WHAT THE TASK REQUIRES
Locate each line in the items below that contains the string "acciaccatura", and copy every such line.
====
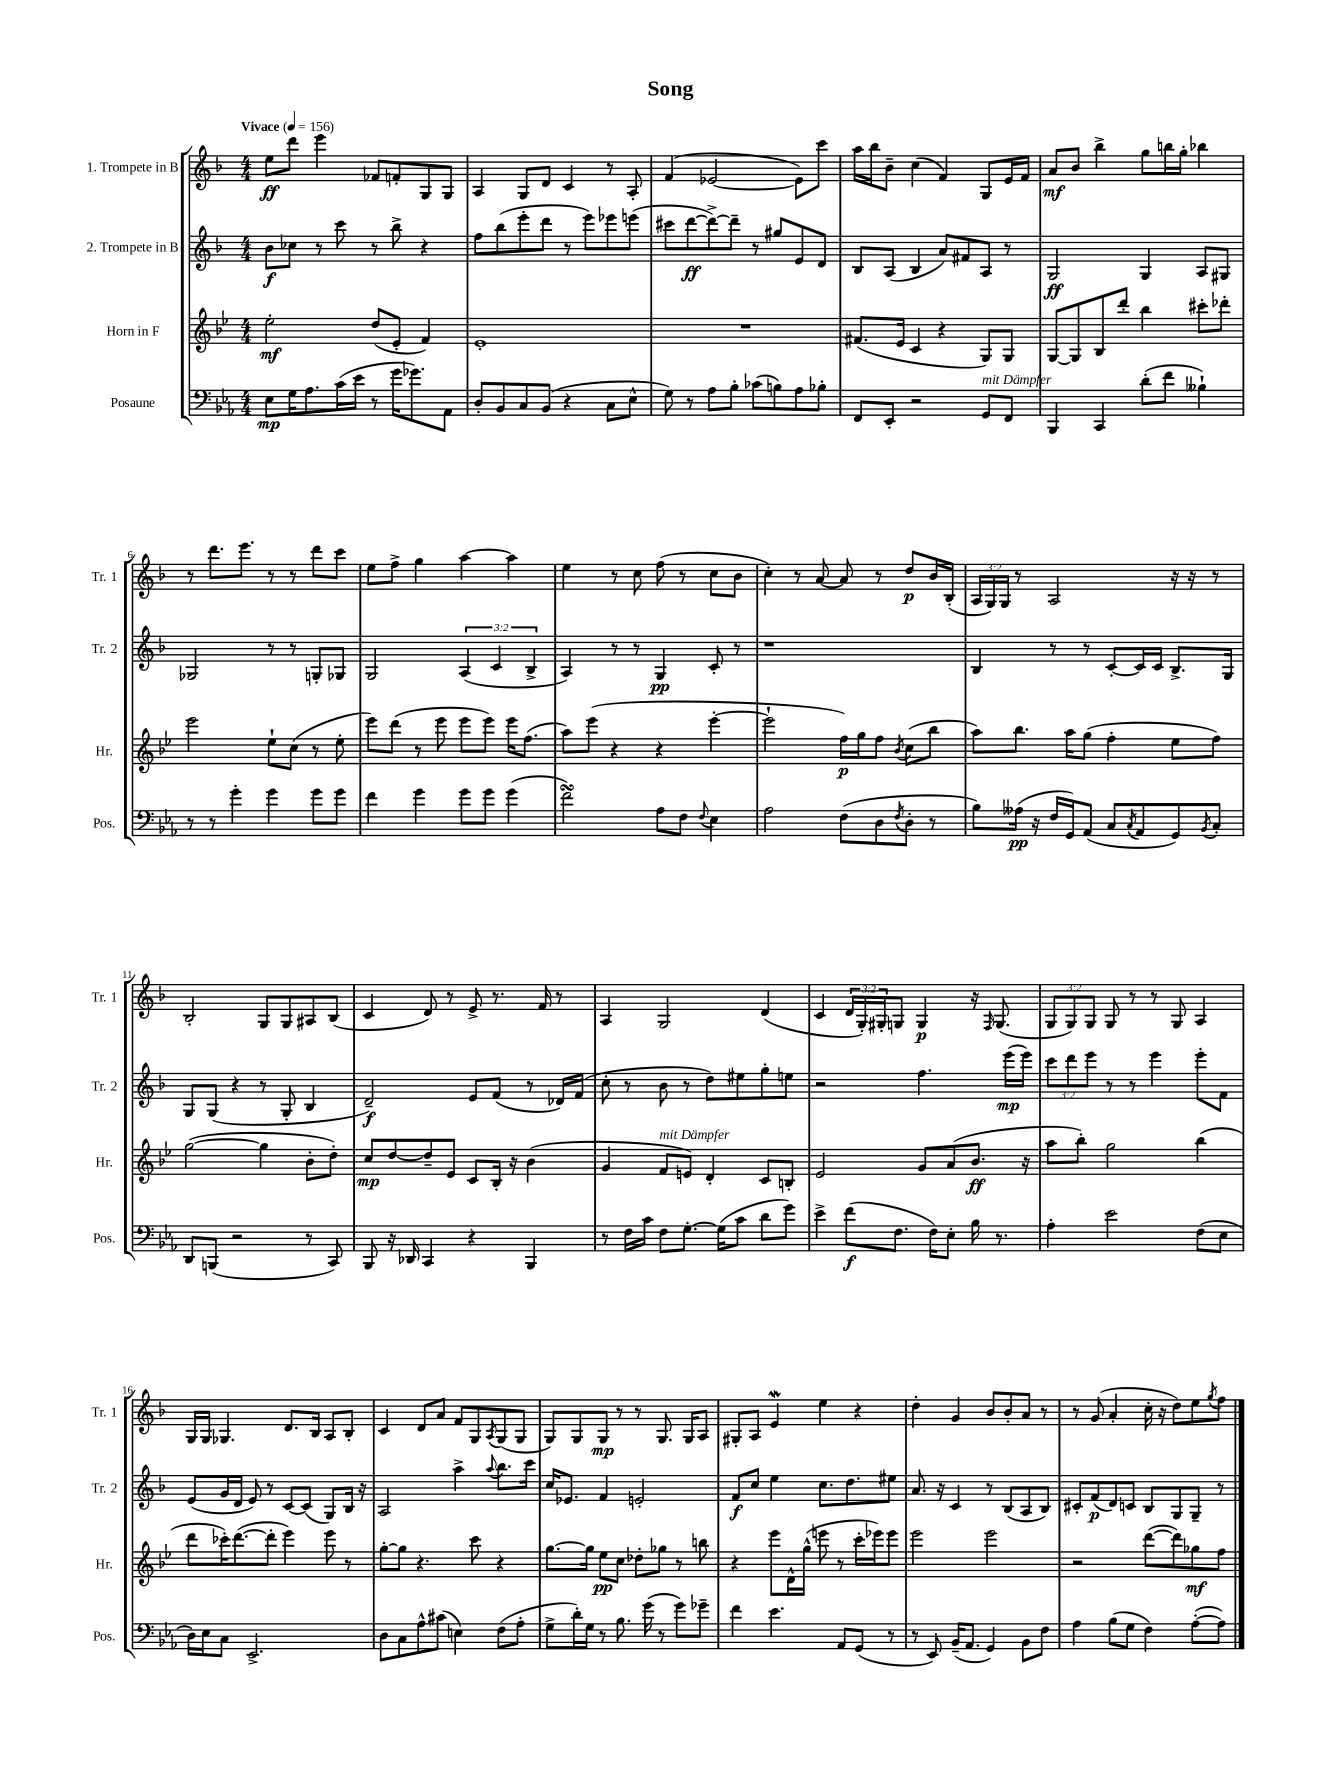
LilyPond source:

\header { title = "Song" }
<<
\new StaffGroup <<
\new Staff = "s0" \with { instrumentName = "1. Trompete in B" shortInstrumentName = "Tr. 1" } {
    \clef treble \key f \major \numericTimeSignature \time 4/4 \override Staff.TupletNumber.text = #tuplet-number::calc-fraction-text \tempo "Vivace" 4 = 156
    e''8\ff d'''8 e'''4 fes'8 f'8-. g8 g8 |
    a4 g8 d'8 c'4 r8 a8-. |
    f'4( ees'2~ ees'8) c'''8 |
    a''16 bes''16 bes'8-- c''4( f'4) g8 e'16 f'16 |
    a'8\mf bes'8 bes''4-> g''8 b''16 g''16-. bes''4 |
    r8 d'''8. e'''8. r8 r8 d'''8 c'''8 |
    e''8 f''8-> g''4 a''4~ a''4 |
    e''4 r8 c''8 f''8( r8 c''8 bes'8 |
    c''4-.) r8 a'8~ a'8 r8 d''8\p bes'16 bes16-.( |
    \tuplet 3/2 { a16 g16) g16 } r8 a2 r16 r16 r8 |
    bes2-. g8 g8 ais8 bes8( |
    c'4 d'8) r8 e'8-> r8. f'16 r8 |
    a4 g2 d'4( |
    c'4 \tuplet 3/2 { d'16 g16-.) gis16-. } g8 g4\p r16 \grace { f16 } g8.( |
    \tuplet 3/2 { g8 g8) g8 } g8 r8 r8 g8 a4 |
    g16 g16 ges4. d'8. bes16 a8 bes8-. |
    c'4 d'8 a'8 f'8 g8 \acciaccatura { a8 } g8( g8 |
    g8) g8 g8\mp r8 r8 g8. g16 a8 |
    gis8-. a8 e'4\mordent e''4 r4 |
    d''4-. g'4 bes'8 bes'8-. a'8 r8 |
    r8 g'8( a'4-. c''16-. r16 d''8) e''8 \acciaccatura { g''8 } f''8 \bar "|." |
}
\new Staff = "s1" \with { instrumentName = "2. Trompete in B" shortInstrumentName = "Tr. 2" } {
    \clef treble \key f \major \numericTimeSignature \time 4/4 \override Staff.TupletNumber.text = #tuplet-number::calc-fraction-text
    bes'8\f ces''8 r8 c'''8 r8 bes''8-> r4 |
    f''8 bes''8( e'''8-. d'''8 r8 e'''8) ees'''8 e'''8( |
    cis'''8 d'''8~\ff d'''8~->) d'''8-- r8 gis''8 e'8 d'8 |
    bes8 a8( bes4 a'8) fis'8 a8 r8 |
    g2\ff g4 a8 gis8 |
    ges2 r8 r8 g8-. ges8 |
    g2 \tuplet 3/2 { a4( c'4 bes4-> } |
    a4) r8 r8 g4\pp c'8-. r8 |
    r1 |
    bes4 r8 r8 c'8~-. c'16 c'16 bes8.-> g16 |
    g8 g8( r4 r8 g8-. bes4 |
    d'2--\f) e'8 f'8( r8 des'16) f'16( |
    c''8-. r8 bes'8 r8 d''8) eis''8 g''8-. e''8 |
    r2 f''4. e'''16\mp( e'''16) |
    \tuplet 3/2 { c'''8 d'''8 e'''8 } r8 r8 e'''4 e'''8-. f'8 |
    e'8( g'16 d'16 e'8) r8 c'8~ c'8( g8) bes16 r16 |
    a2 a''4-> \appoggiatura { a''8 } bes''8. c'''16 |
    c''16 ees'8. f'4 e'2-. |
    f'8\f c''8 e''4 c''8. d''8. eis''8 |
    a'8. r16 c'4 r8 bes8( a8 bes8) |
    cis'8-. f'8\p( d'8) c'8 bes8 g8 g8-- r8 \bar "|." |
}
\new Staff = "s2" \with { instrumentName = "Horn in F" shortInstrumentName = "Hr." } {
    \clef treble \key bes \major \numericTimeSignature \time 4/4
    ees''2-.\mf d''8( ees'8-. f'4) |
    ees'1-. |
    R1 |
    fis'8.( ees'16 c'4 r4 g8) g8 |
    g8~ g8 bes8 d'''8-. bes''4 cis'''8-. des'''8-. |
    ees'''2 ees''8-! c''8( r8 ees''8-. |
    ees'''8) d'''8( r8 ees'''8 ees'''8 ees'''8) ees'''16 f''8.( |
    a''8) ees'''8( r4 r4 ees'''4~-. |
    ees'''2-! f''16\p) g''16 f''8 \acciaccatura { bes'8 } c''8( bes''8 |
    a''8) bes''8. a''16 g''8( f''4-. ees''8 f''8) |
    g''2~( g''4 bes'8-. d''8-.) |
    c''8\mp d''8~ d''8-- ees'8 c'8 bes16-. r16 bes'4( |
    g'4 f'8^\markup { \italic "mit Dämpfer" } e'8) d'4-. c'8 b8-. |
    ees'2 g'8 a'8( bes'8.\ff r16 |
    a''8 bes''8-.) g''2 bes''4( |
    d'''8 ces'''16-.) d'''8.~( d'''8-. ees'''4) ees'''8 r8 |
    g''8~-. g''8 r4. c'''8 r4 |
    g''8.~ g''16 ees''8\pp c''8 des''8-. ges''8 r8 b''8 |
    r4 ees'''8 d'16-^ g''16-^( e'''8 r8 c'''16-. ees'''16) ees'''8 |
    ees'''2 ees'''2 |
    r2 d'''8~( d'''8) ges''8\mf f''8 \bar "|." |
}
\new Staff = "s3" \with { instrumentName = "Posaune" shortInstrumentName = "Pos." } {
    \clef bass \key ees \major \numericTimeSignature \time 4/4
    ees8\mp g16 aes8. c'16( ees'16 r8 g'16 ges'8.) aes,8 |
    d8-. bes,8 c8 bes,8( r4 c8 ees8-^ |
    g8) r8 aes8 bes8-. ces'8( b8) aes8 bes8-. |
    f,8 ees,8-. r2 g,8^\markup { \italic "mit Dämpfer" } f,8 |
    bes,,4 c,4 d'8-.( f'8 beses4-!) |
    r8 r8 g'4-. g'4 g'8 g'8 |
    f'4 g'4 g'8 g'8 g'4( |
    f'2\turn) aes8 f8 \appoggiatura { f8 } ees4 |
    aes2 f8( d8 \acciaccatura { f8 } d8-. r8 |
    bes8) aeses16\pp( r16 f16 g,16) aes,8( c8 \acciaccatura { c8 } aes,8 g,8) \acciaccatura { bes,8 } c8-. |
    d,8 b,,8( r2 r8 c,8) |
    bes,,8 r16 des,16 c,4 r4 bes,,4 |
    r8 f16 c'16 f8 g8.~-. g16( c'8 d'8 g'8) |
    ees'4-> f'8\f( f8. f16) ees8-. bes16 r8. |
    aes4-. ees'2 f8( ees8 |
    d16) ees16 c8 ees,2.-> |
    d8 c8 aes8-^ cis'8( e4) f8( aes8-. |
    g8-> d'16-.) g16 r8 bes8. g'16( r8 g'8) ges'8-- |
    f'4 ees'4. aes,8 g,8( r8 |
    r8 ees,8) bes,16--( aes,8. g,4) bes,8 f8 |
    aes4 bes8( g8 f4) aes8~-.( aes8) \bar "|." |
}
>>
>>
====
SOLUTION FOR THIS PROBLEM
    c'4 d'8 a'8 f'8 g8 \acciaccatura { a8 } g8( g8 |
    r8 g'8( a'4-. c''16-. r16 d''8) e''8 \acciaccatura { g''8 } f''8 \bar "|." |
    ees'''2-! f''16\p) g''16 f''8 \acciaccatura { bes'8 } c''8( bes''8 |
    aes2 f8( d8 \acciaccatura { f8 } d8-. r8 |
    bes8) aeses16\pp( r16 f16 g,16) aes,8( c8 \acciaccatura { c8 } aes,8 g,8) \acciaccatura { bes,8 } c8-. |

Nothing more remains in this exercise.